#### Work task
Lines to restate from the data below: from the one containing "P202 pin 2: GND -> VRAW" to the one containing "U205 pin VCC: U204/RST -> VS", both included. Give them again exactly, and only them.

#### Records provided
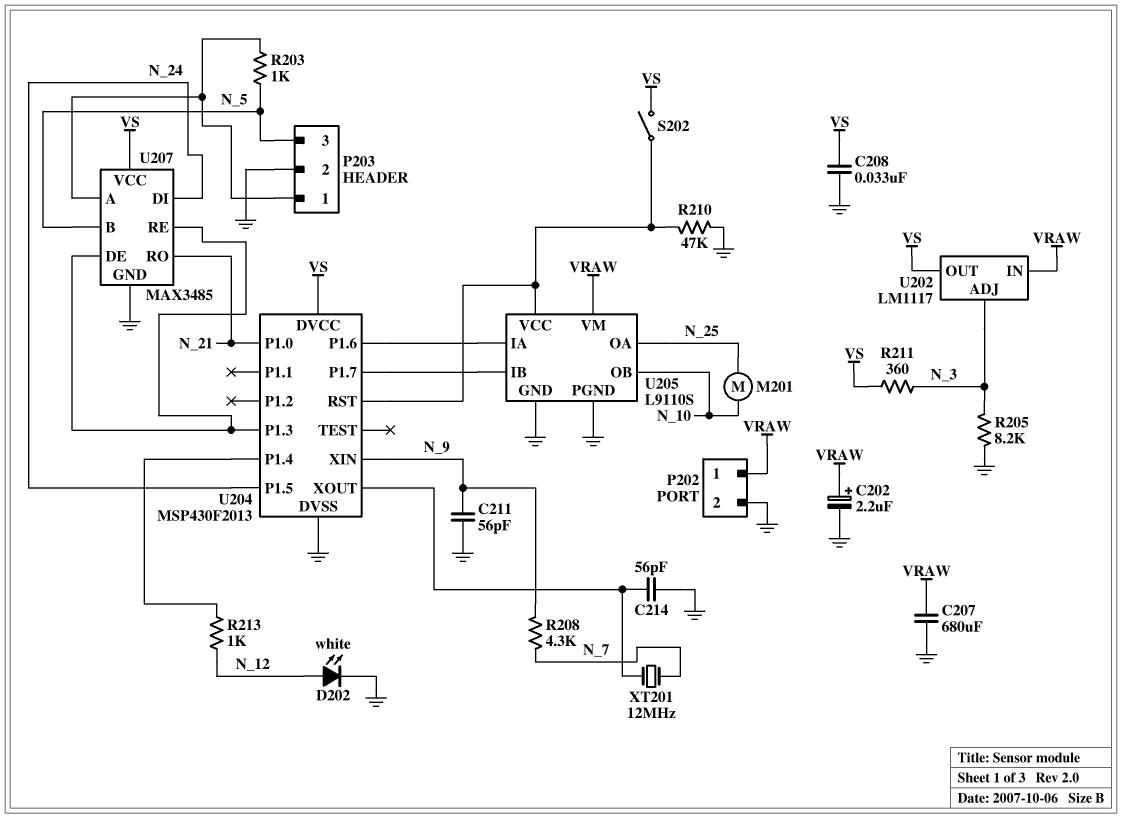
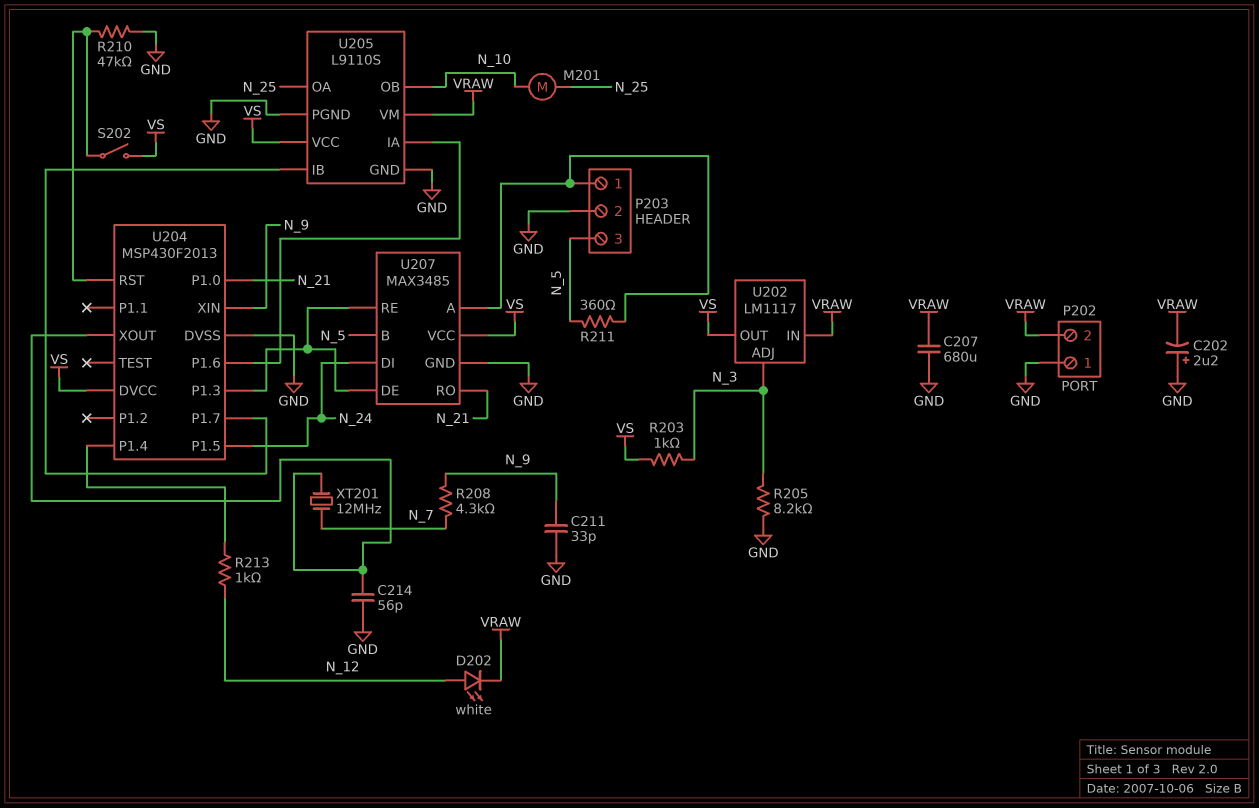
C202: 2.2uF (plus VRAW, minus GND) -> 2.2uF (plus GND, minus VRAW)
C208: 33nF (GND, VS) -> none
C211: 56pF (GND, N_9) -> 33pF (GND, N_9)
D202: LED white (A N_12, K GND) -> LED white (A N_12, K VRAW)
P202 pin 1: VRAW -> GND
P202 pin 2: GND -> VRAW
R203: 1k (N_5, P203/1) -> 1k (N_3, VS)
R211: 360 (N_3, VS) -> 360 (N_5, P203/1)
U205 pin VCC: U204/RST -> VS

* * *

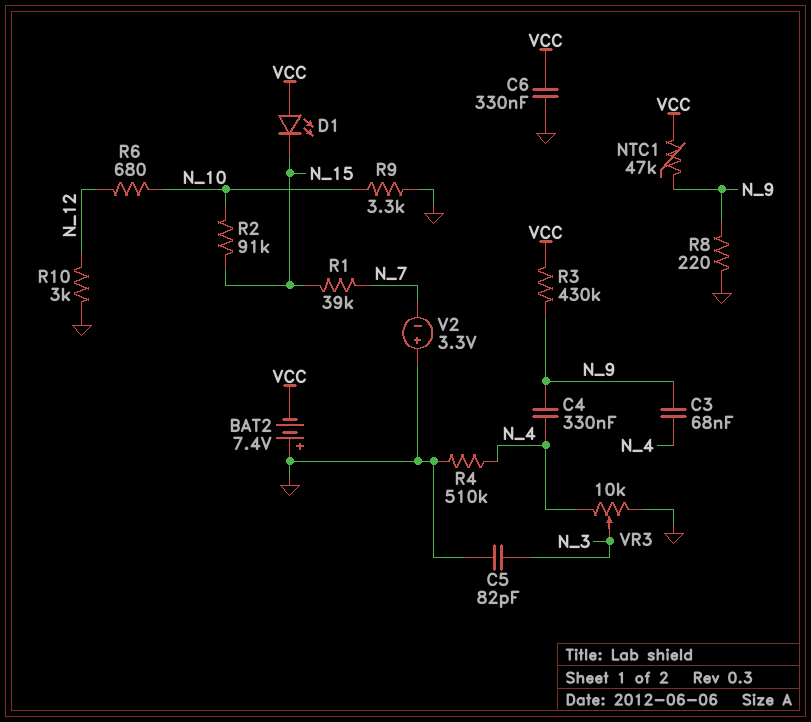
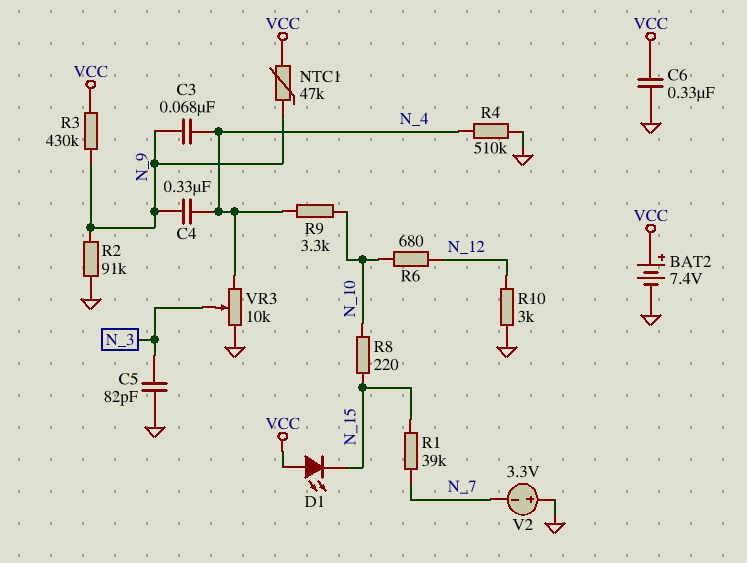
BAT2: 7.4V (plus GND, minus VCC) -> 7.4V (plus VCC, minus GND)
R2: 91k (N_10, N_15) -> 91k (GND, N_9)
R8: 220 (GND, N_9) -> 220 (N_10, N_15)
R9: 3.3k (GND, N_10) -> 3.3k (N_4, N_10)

#### Task result
P202 pin 2: GND -> VRAW
R203: 1k (N_5, P203/1) -> 1k (N_3, VS)
R211: 360 (N_3, VS) -> 360 (N_5, P203/1)
U205 pin VCC: U204/RST -> VS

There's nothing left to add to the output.